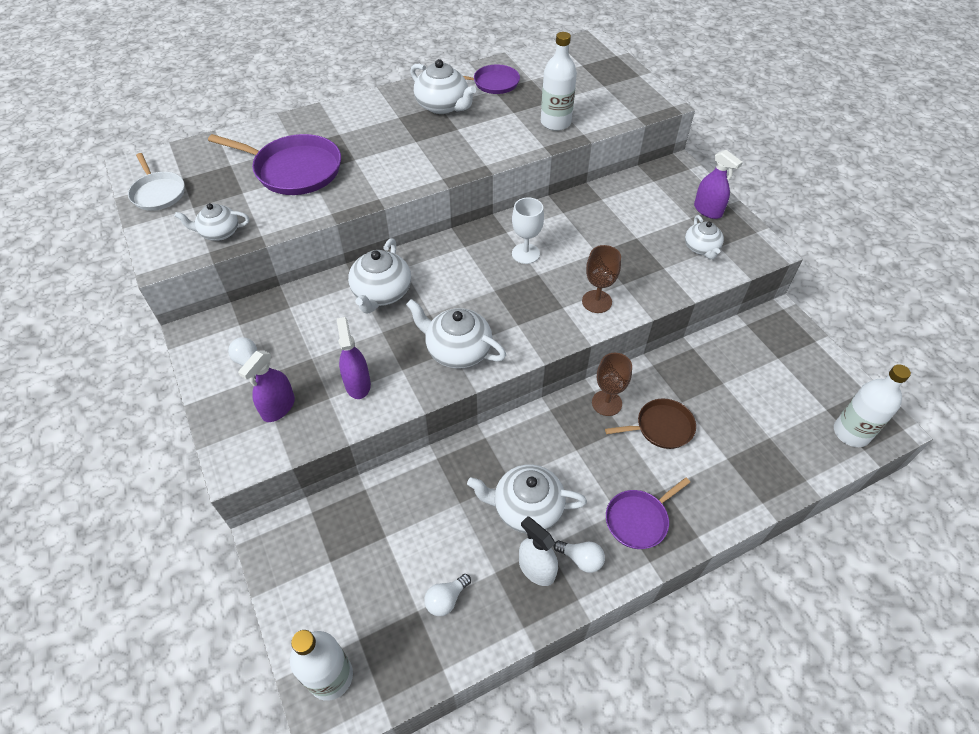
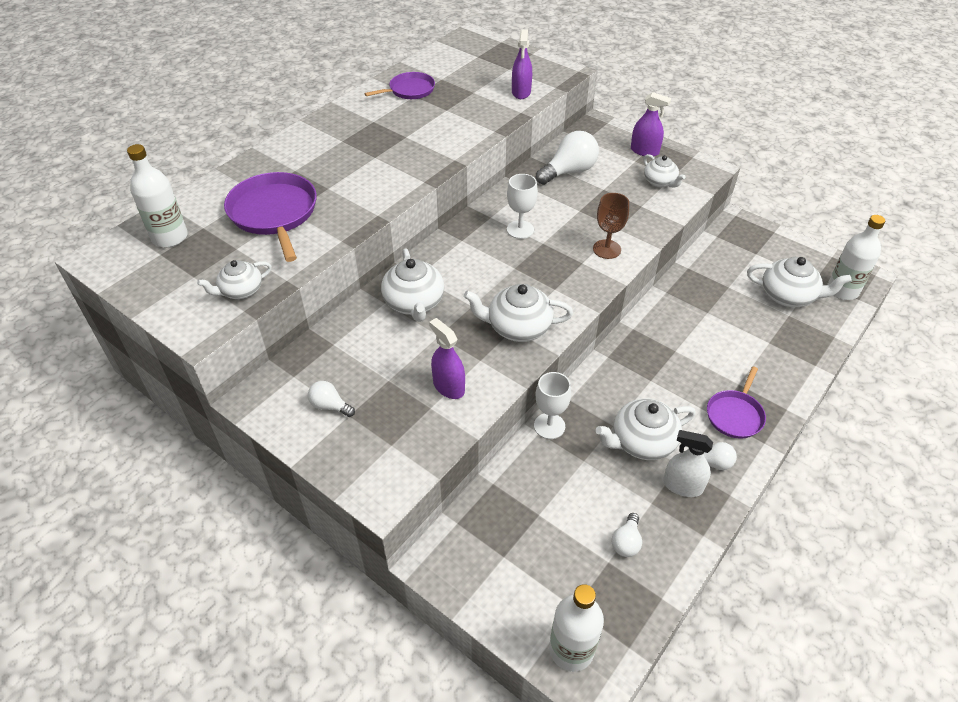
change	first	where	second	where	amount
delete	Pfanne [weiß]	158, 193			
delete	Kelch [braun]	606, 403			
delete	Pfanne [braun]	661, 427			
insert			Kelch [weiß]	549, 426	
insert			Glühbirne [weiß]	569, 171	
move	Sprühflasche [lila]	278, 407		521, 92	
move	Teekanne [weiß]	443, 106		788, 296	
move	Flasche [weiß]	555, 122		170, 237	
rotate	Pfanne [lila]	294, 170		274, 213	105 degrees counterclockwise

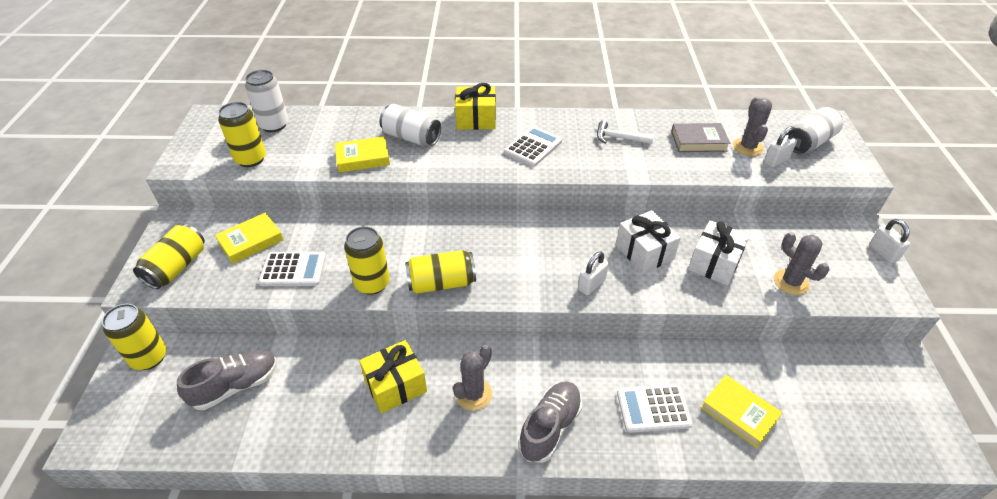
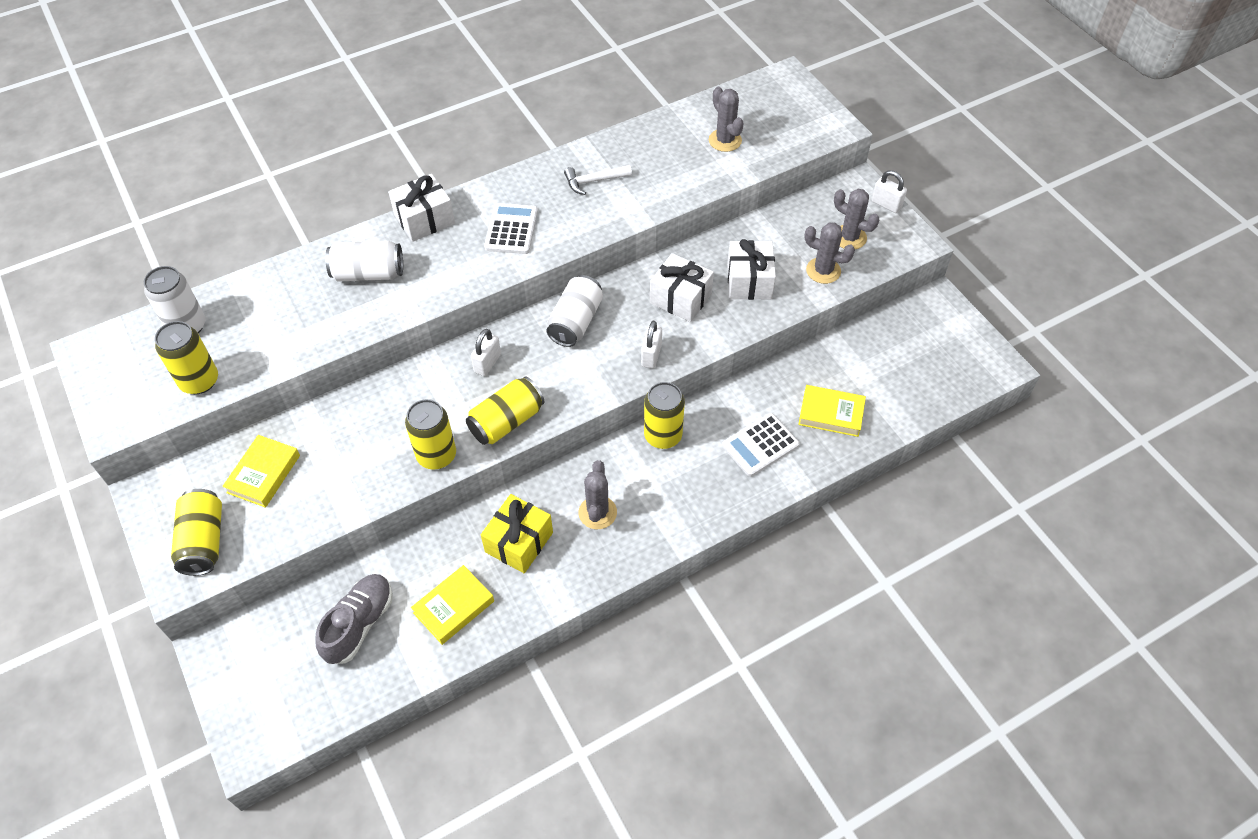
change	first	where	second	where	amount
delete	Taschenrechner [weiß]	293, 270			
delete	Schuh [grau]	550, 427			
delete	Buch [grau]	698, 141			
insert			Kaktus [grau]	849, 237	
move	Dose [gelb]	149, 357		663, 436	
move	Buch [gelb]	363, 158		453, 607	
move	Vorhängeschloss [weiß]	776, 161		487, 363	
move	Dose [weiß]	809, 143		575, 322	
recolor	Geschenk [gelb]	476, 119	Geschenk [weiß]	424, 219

* * *

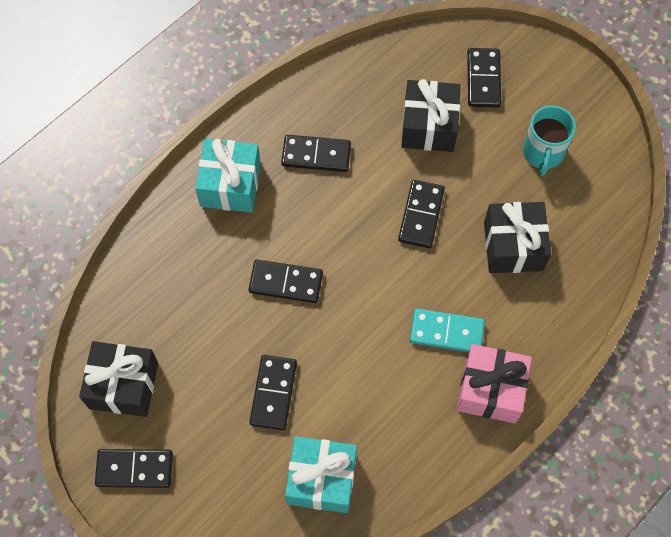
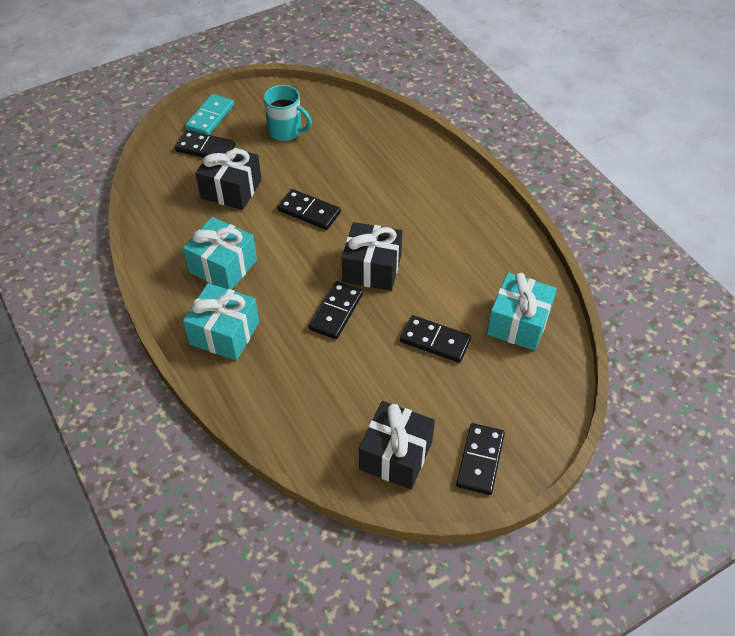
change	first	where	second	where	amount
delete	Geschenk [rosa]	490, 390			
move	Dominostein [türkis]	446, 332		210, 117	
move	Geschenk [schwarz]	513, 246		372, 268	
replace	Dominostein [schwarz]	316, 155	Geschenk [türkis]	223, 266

__What the exercise asks__.
Look over the records above, and wherever a line contains the string "Kelch", copy that line.

__Exercise output__.
delete	Kelch [braun]	606, 403			
insert			Kelch [weiß]	549, 426	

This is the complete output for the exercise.